WHAT THE EXERCISE ASKS.
The answer is the exact text of every line from the one that contains "R11: 4.7k (W13, W15) -> 4.7k (W13, W17)" to the final line of the entries below, with pictures left out.
**** DATA RECORDS
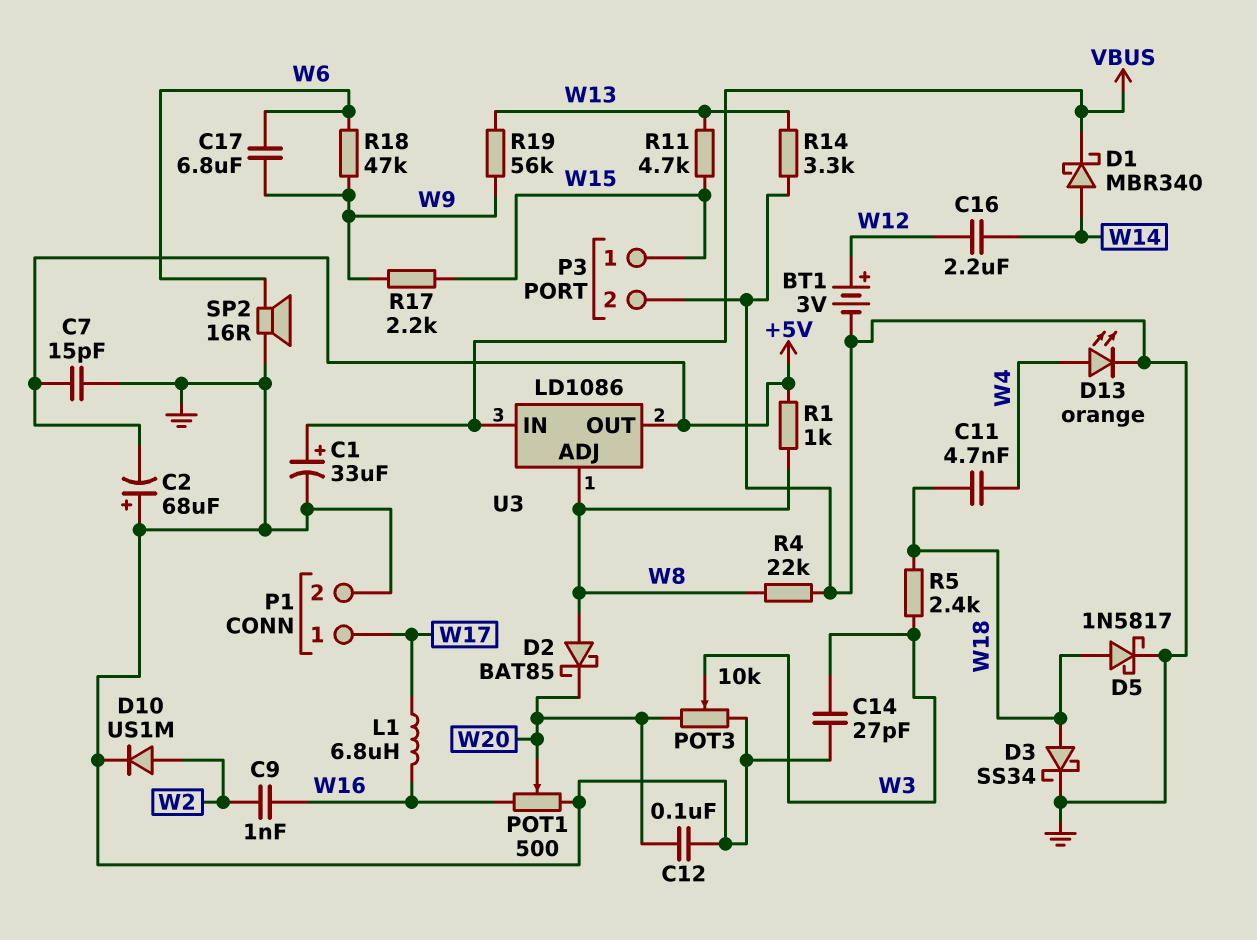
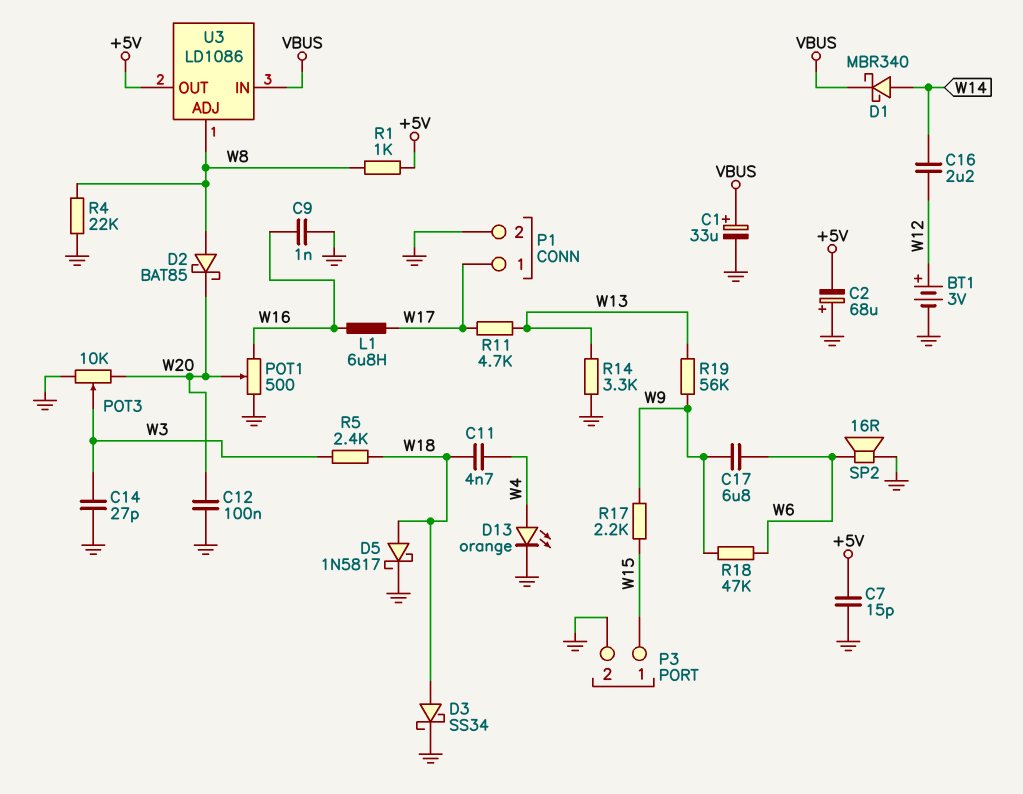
C9: 1nF (W2, W16) -> 1nF (GND, W16)
D10: diode US1M (A W2, K GND) -> none
R11: 4.7k (W13, W15) -> 4.7k (W13, W17)

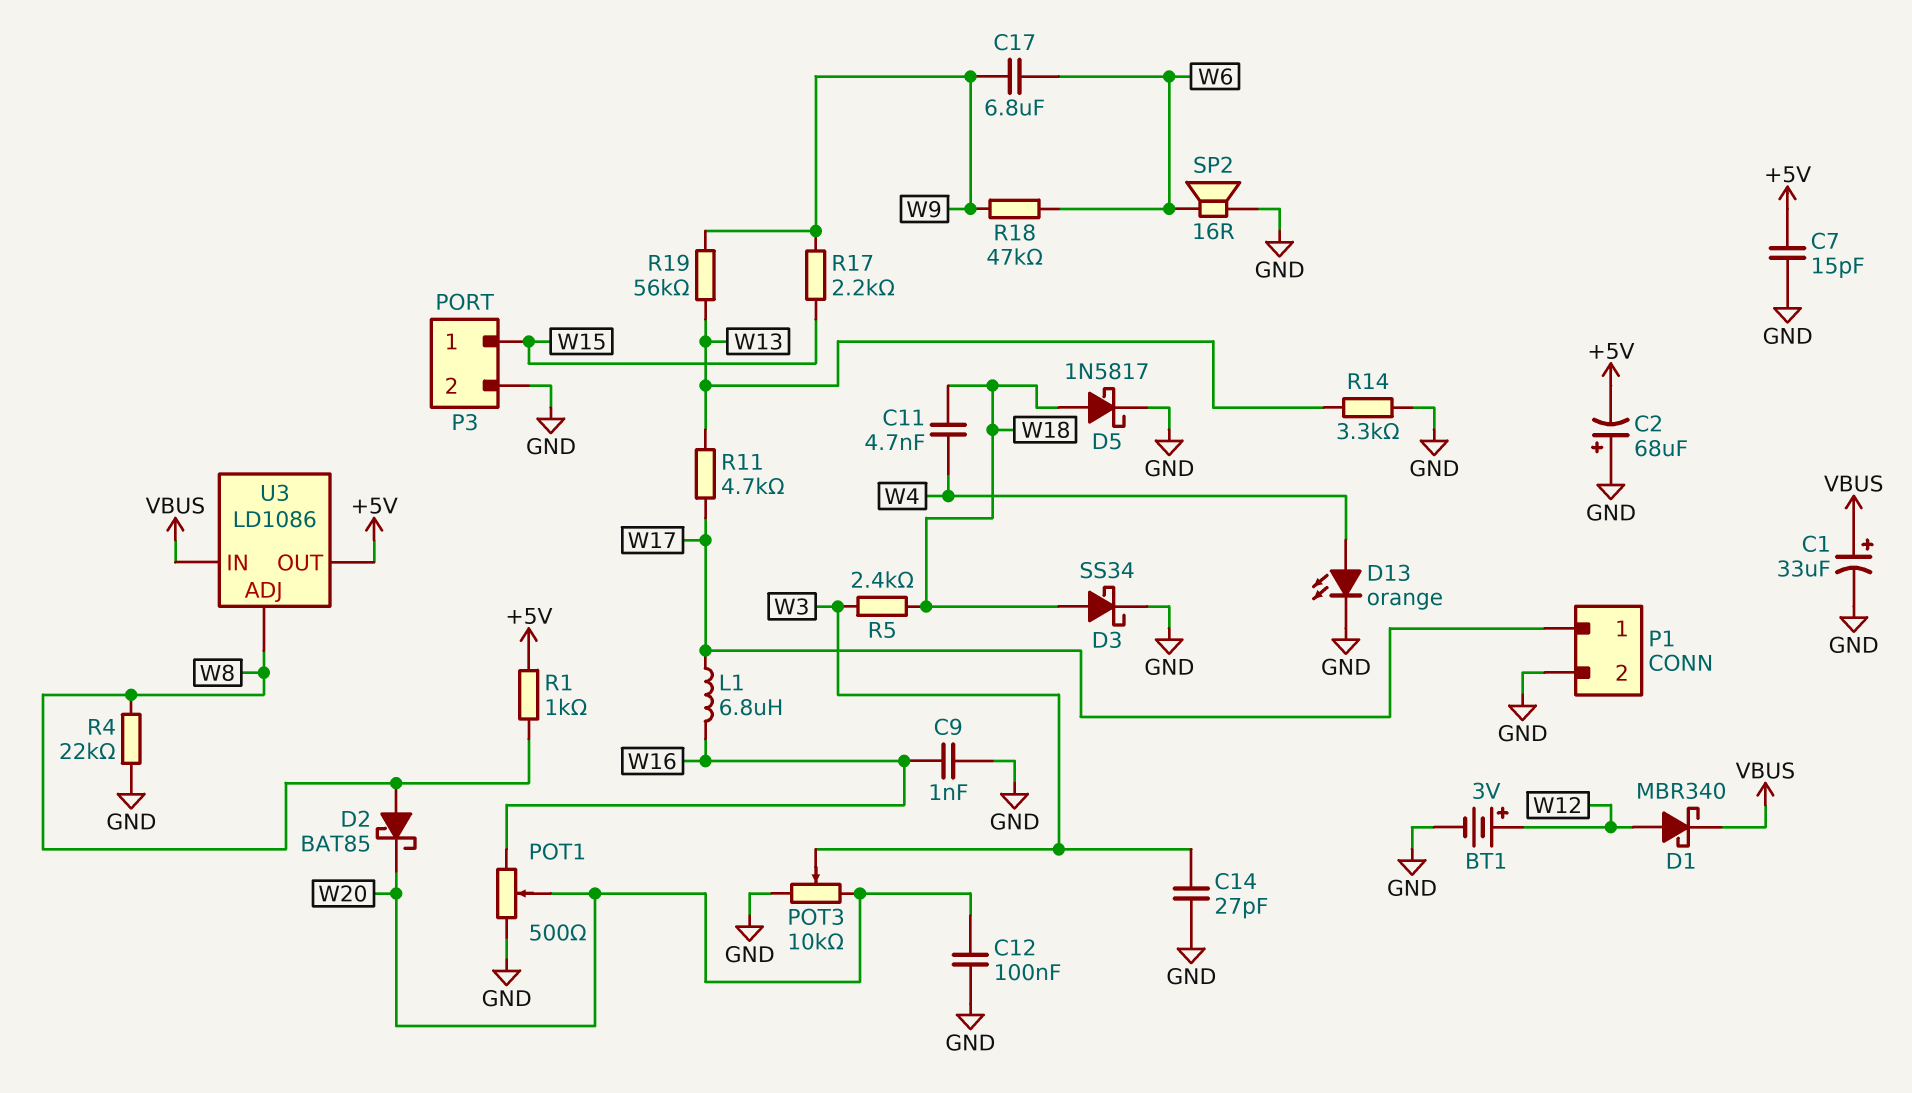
C16: 2.2uF (W12, W14) -> none
D1: schottky MBR340 (A W14, K VBUS) -> schottky MBR340 (A W12, K VBUS)

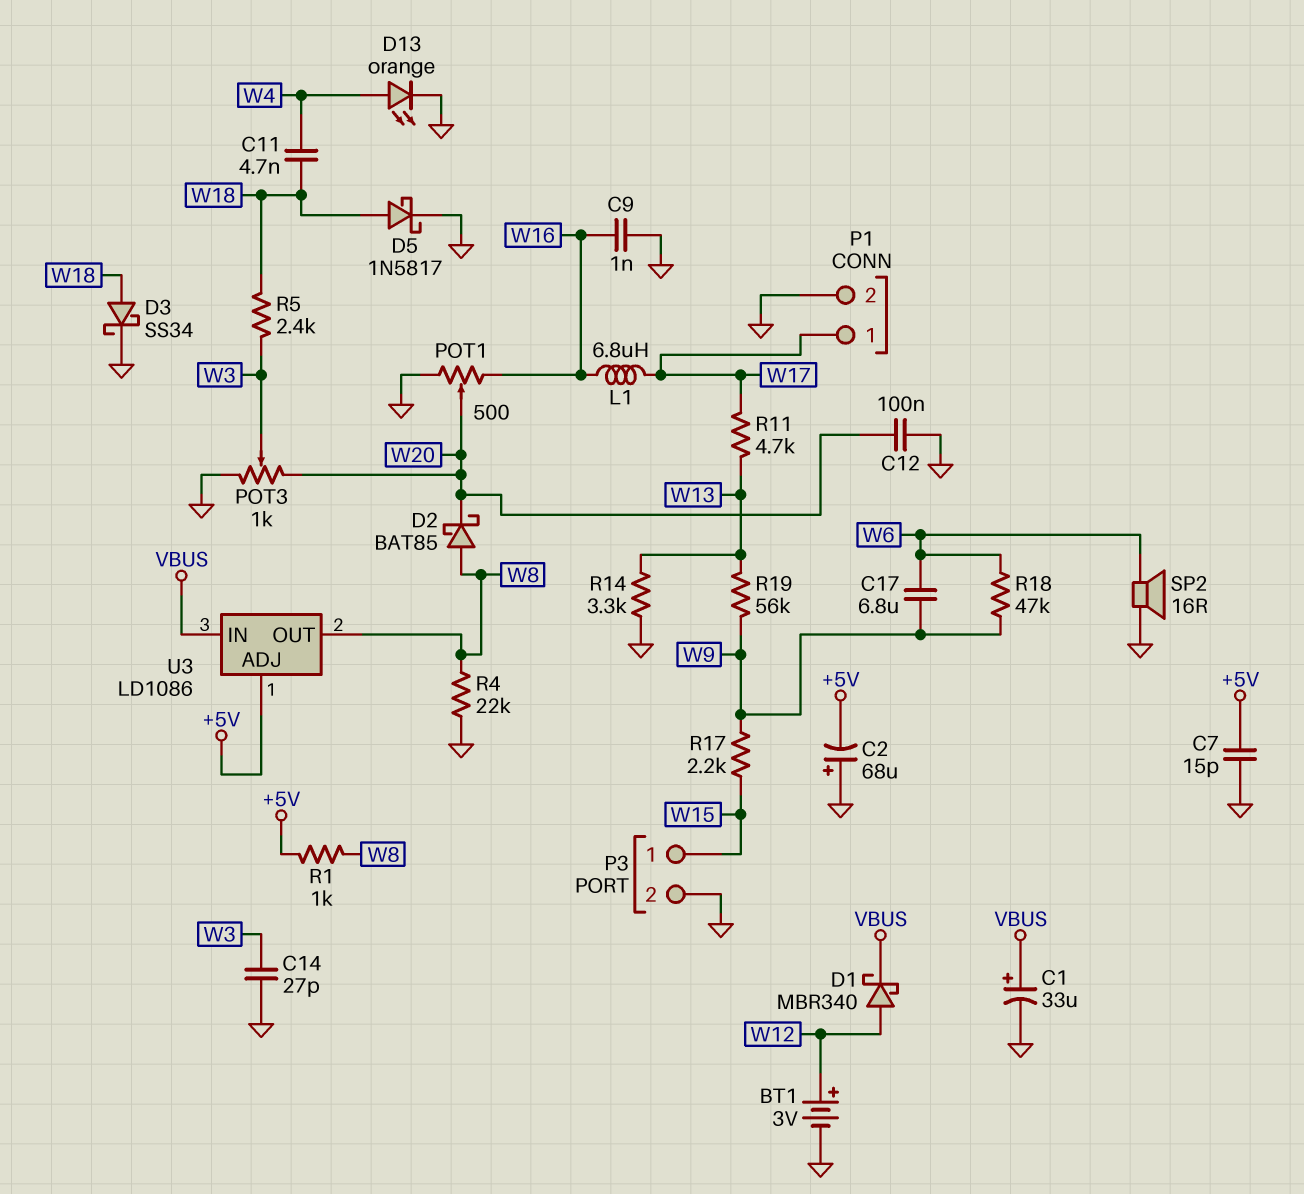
POT3: 10k (GND, W20, wiper W3) -> 1k (GND, W20, wiper W3)
U3 pin ADJ: W8 -> +5V
U3 pin OUT: +5V -> W8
********
TASK SOLUTION.
R11: 4.7k (W13, W15) -> 4.7k (W13, W17)

C16: 2.2uF (W12, W14) -> none
D1: schottky MBR340 (A W14, K VBUS) -> schottky MBR340 (A W12, K VBUS)

POT3: 10k (GND, W20, wiper W3) -> 1k (GND, W20, wiper W3)
U3 pin ADJ: W8 -> +5V
U3 pin OUT: +5V -> W8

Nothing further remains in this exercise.